▶ **TASK TO CARRY OUT**
All records are to be reproduced verbatim, with images omitted.

▶ **DATA FOR ANALYSIS**
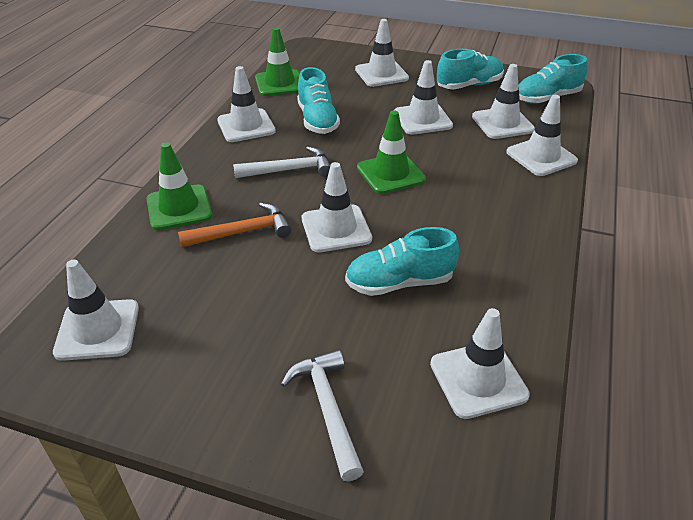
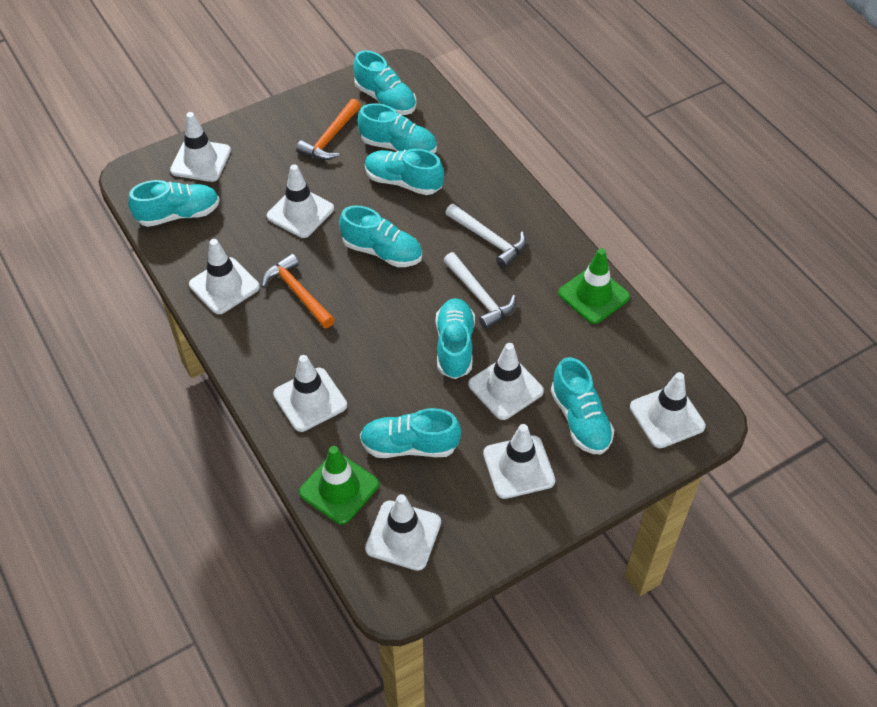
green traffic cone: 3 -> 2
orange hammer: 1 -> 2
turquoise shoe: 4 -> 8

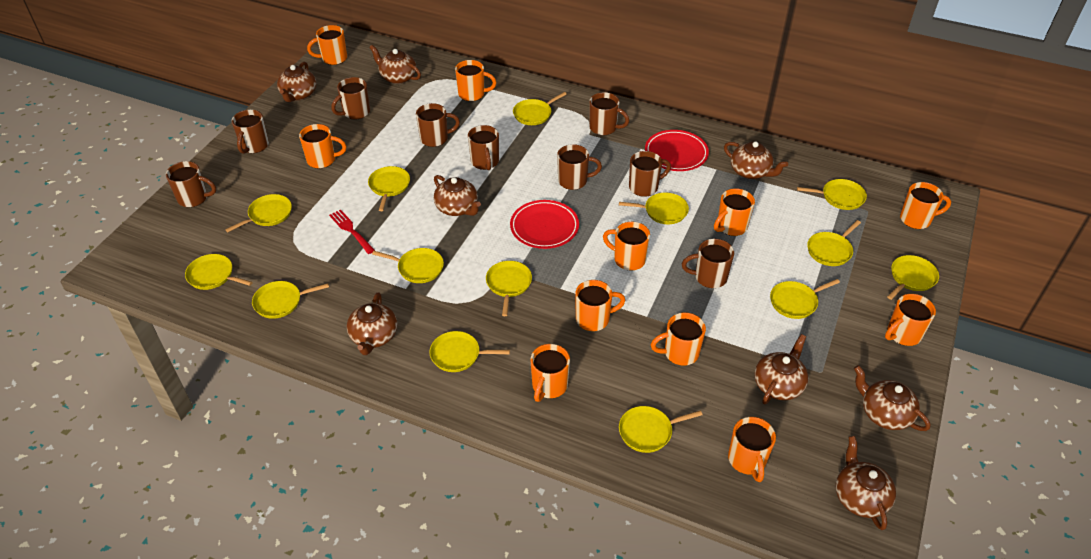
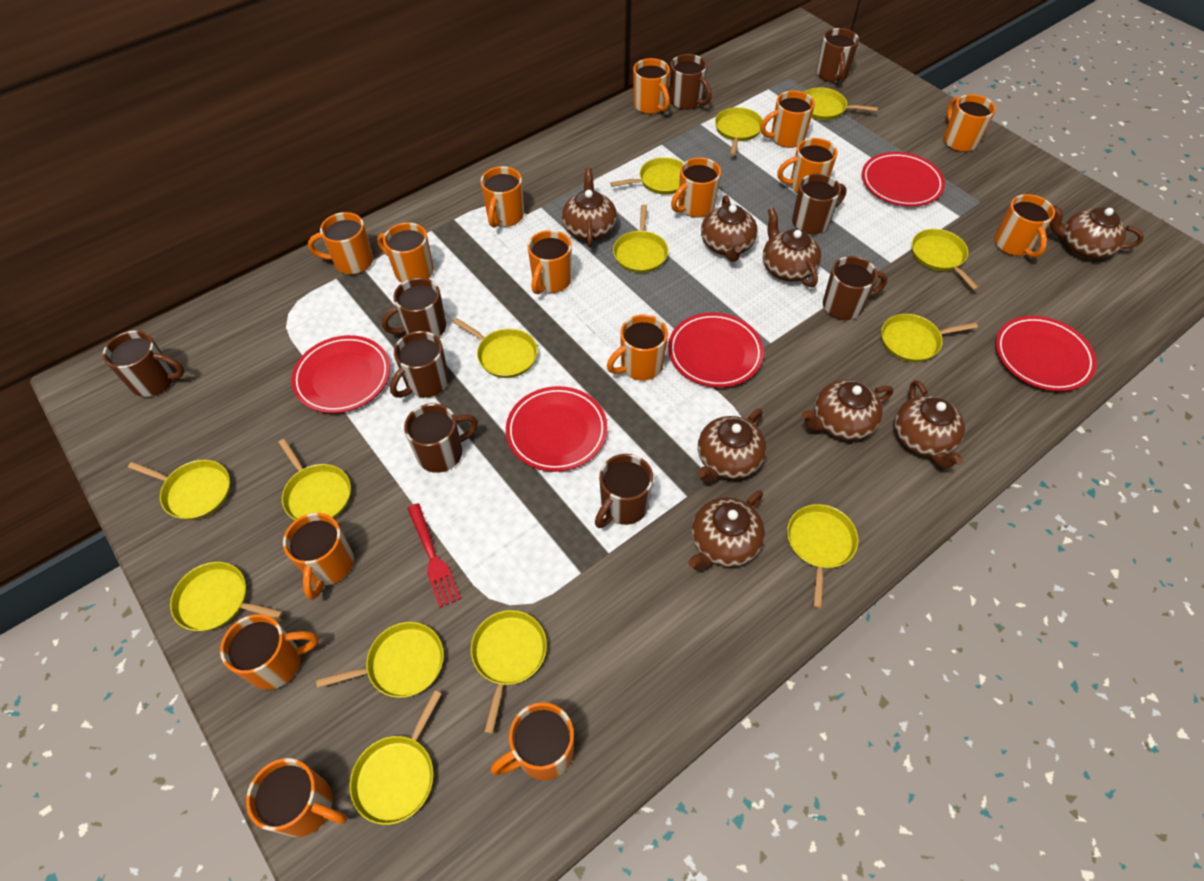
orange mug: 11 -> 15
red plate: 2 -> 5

▶ **THE ANSWER**
green traffic cone: 3 -> 2
orange hammer: 1 -> 2
turquoise shoe: 4 -> 8

orange mug: 11 -> 15
red plate: 2 -> 5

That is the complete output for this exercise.